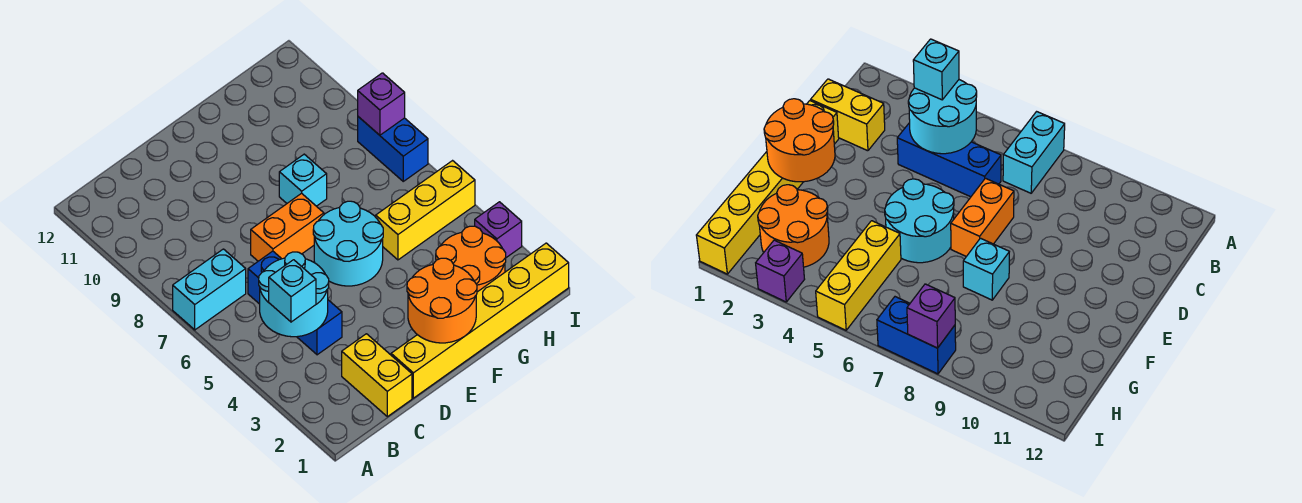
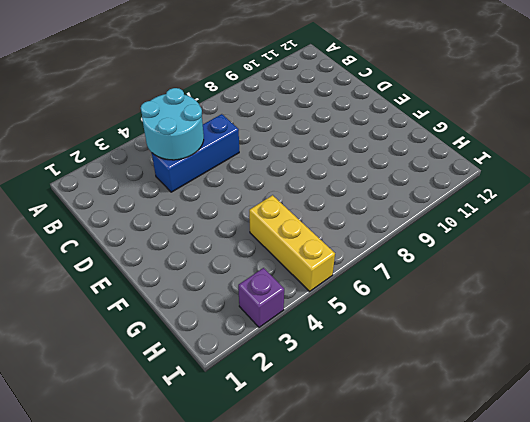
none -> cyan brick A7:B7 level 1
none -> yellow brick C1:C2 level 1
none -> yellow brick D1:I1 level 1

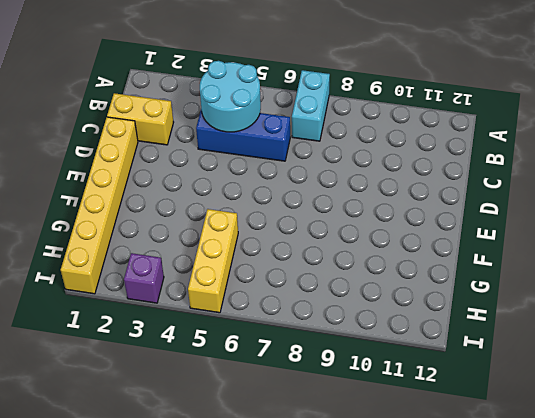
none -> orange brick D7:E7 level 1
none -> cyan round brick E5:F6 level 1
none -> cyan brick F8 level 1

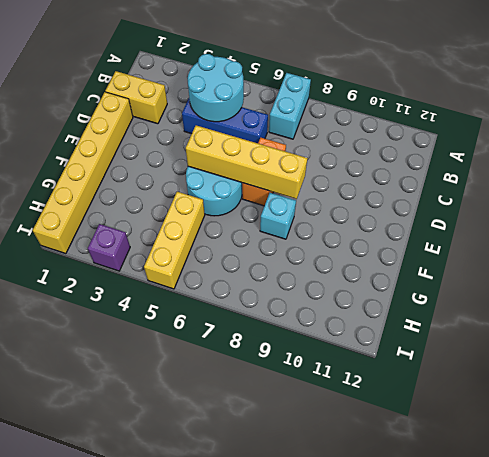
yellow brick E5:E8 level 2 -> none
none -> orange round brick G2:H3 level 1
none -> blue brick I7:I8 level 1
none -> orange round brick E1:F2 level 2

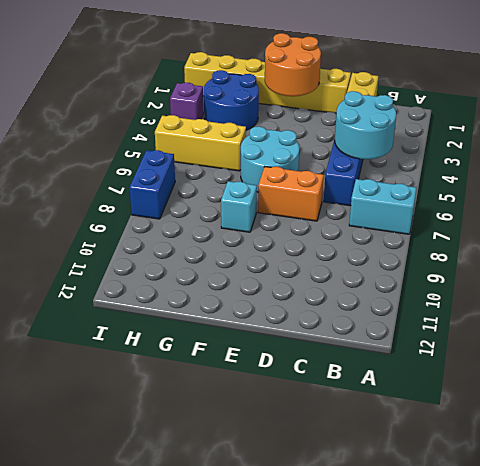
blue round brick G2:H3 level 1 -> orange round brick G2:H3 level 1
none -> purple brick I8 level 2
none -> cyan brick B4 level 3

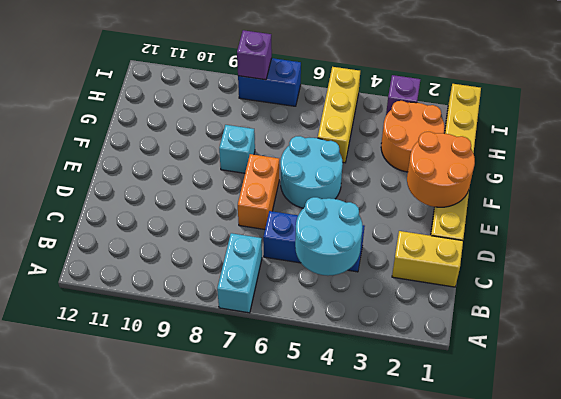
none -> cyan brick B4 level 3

+ + +

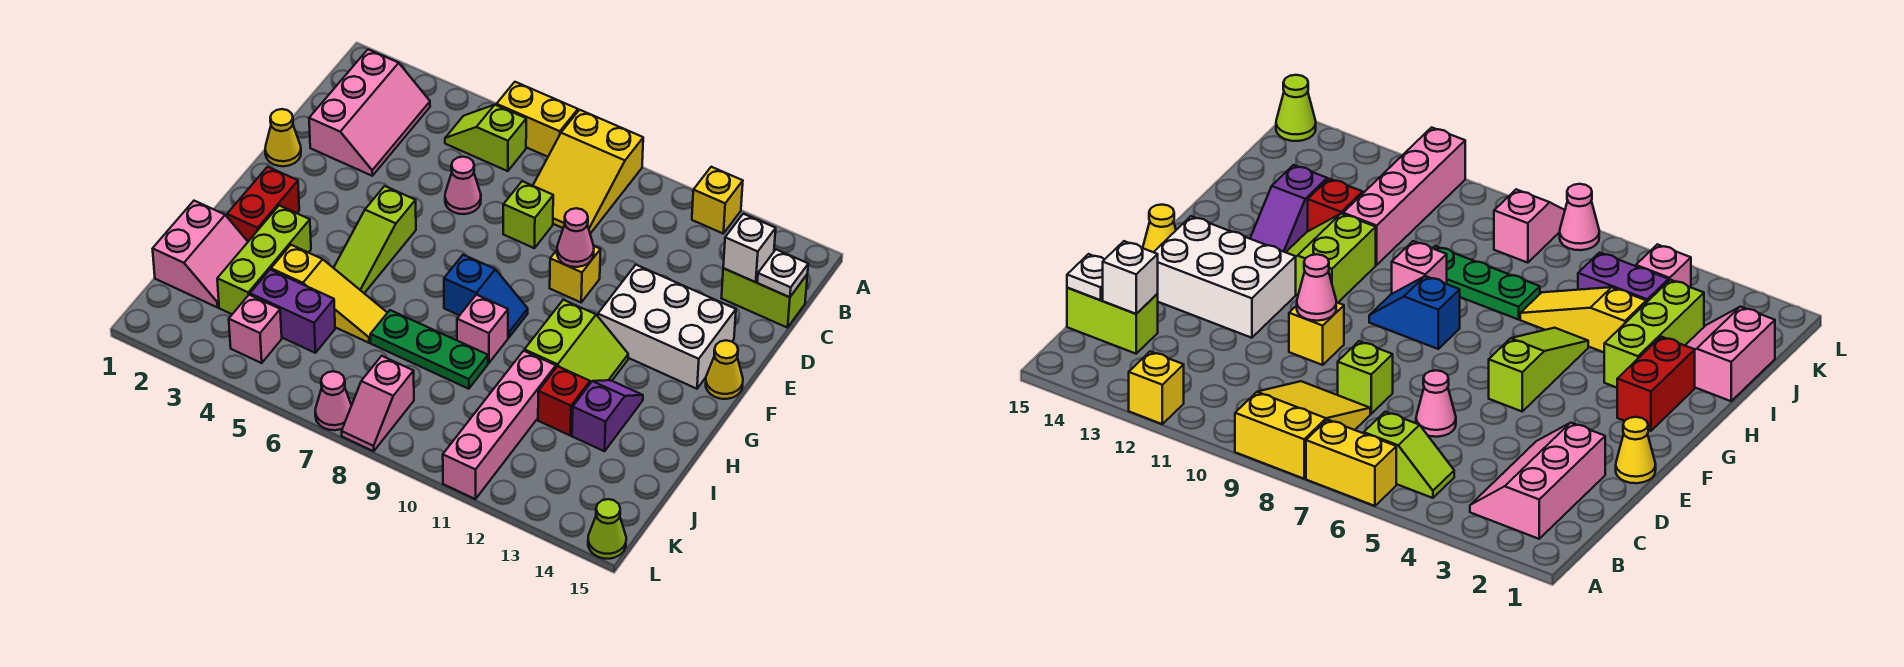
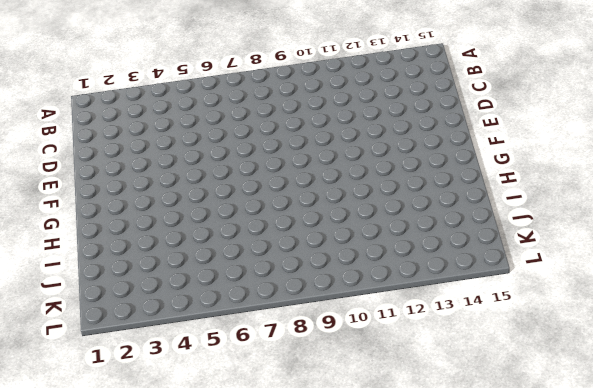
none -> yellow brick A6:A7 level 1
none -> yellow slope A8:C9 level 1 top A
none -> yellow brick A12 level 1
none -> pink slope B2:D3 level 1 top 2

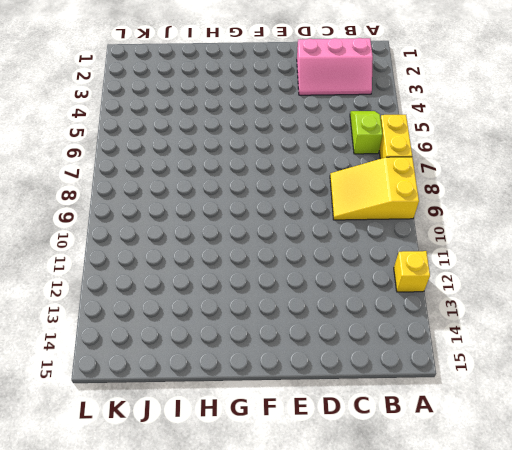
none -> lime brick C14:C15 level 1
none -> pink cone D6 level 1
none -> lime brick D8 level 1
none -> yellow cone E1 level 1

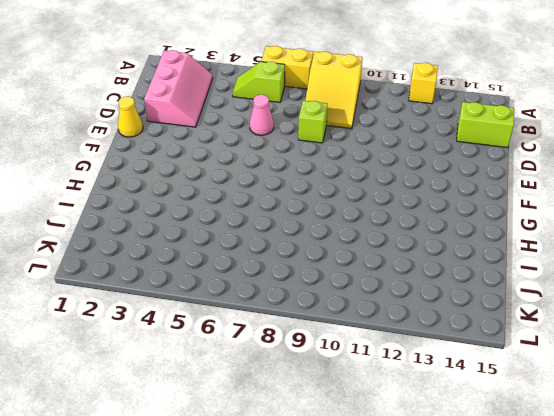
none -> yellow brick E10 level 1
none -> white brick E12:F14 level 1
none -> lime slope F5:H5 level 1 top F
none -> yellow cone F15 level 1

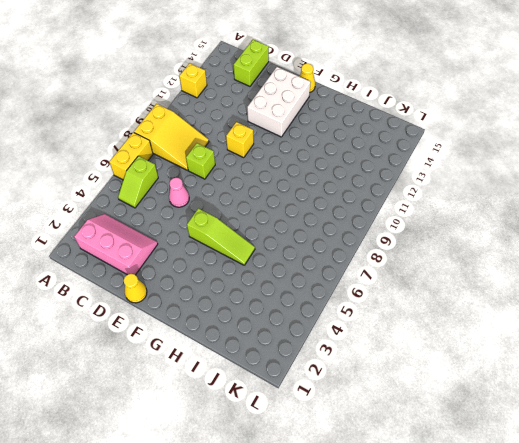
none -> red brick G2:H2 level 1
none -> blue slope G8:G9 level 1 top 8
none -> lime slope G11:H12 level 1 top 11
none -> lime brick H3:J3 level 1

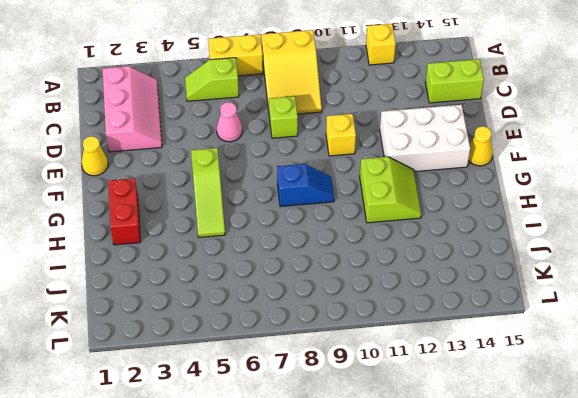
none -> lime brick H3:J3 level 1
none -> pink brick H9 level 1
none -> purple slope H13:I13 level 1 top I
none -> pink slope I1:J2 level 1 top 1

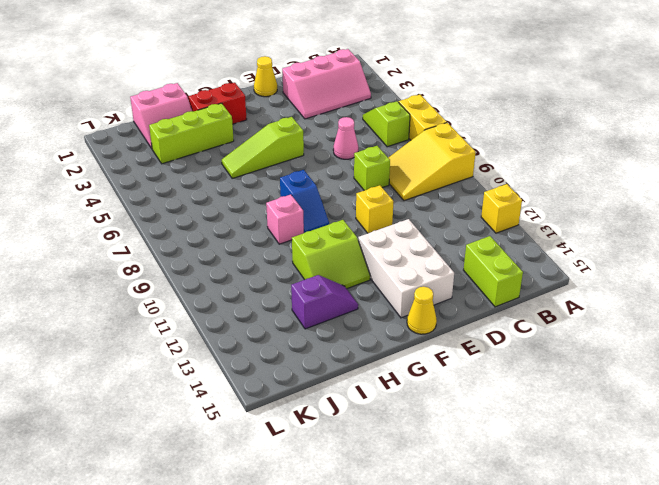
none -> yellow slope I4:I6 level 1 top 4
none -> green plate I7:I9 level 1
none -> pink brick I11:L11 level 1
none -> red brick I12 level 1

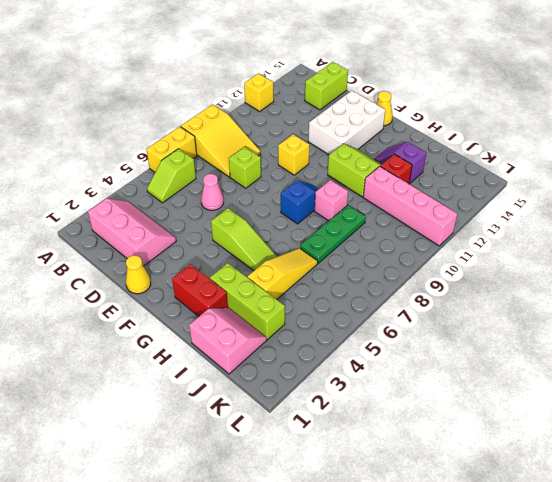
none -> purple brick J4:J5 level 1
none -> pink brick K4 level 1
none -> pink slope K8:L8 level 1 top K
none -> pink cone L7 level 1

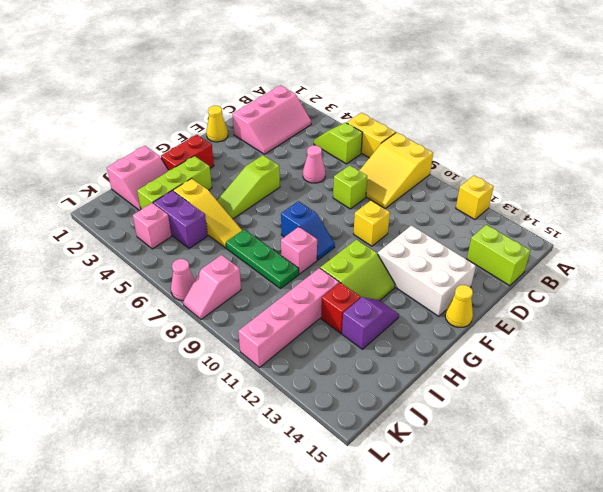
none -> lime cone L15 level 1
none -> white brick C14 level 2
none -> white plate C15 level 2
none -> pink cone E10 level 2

+ + +

Prompt:
From the data above, return only the lines starting at the line that holds "none -> yellow slope I4:I6 level 1 top 4" and ending at the line that holds "none -> pink cone E10 level 2", word for word and without pictures.

Output for this exercise:
none -> yellow slope I4:I6 level 1 top 4
none -> green plate I7:I9 level 1
none -> pink brick I11:L11 level 1
none -> red brick I12 level 1

none -> purple brick J4:J5 level 1
none -> pink brick K4 level 1
none -> pink slope K8:L8 level 1 top K
none -> pink cone L7 level 1

none -> lime cone L15 level 1
none -> white brick C14 level 2
none -> white plate C15 level 2
none -> pink cone E10 level 2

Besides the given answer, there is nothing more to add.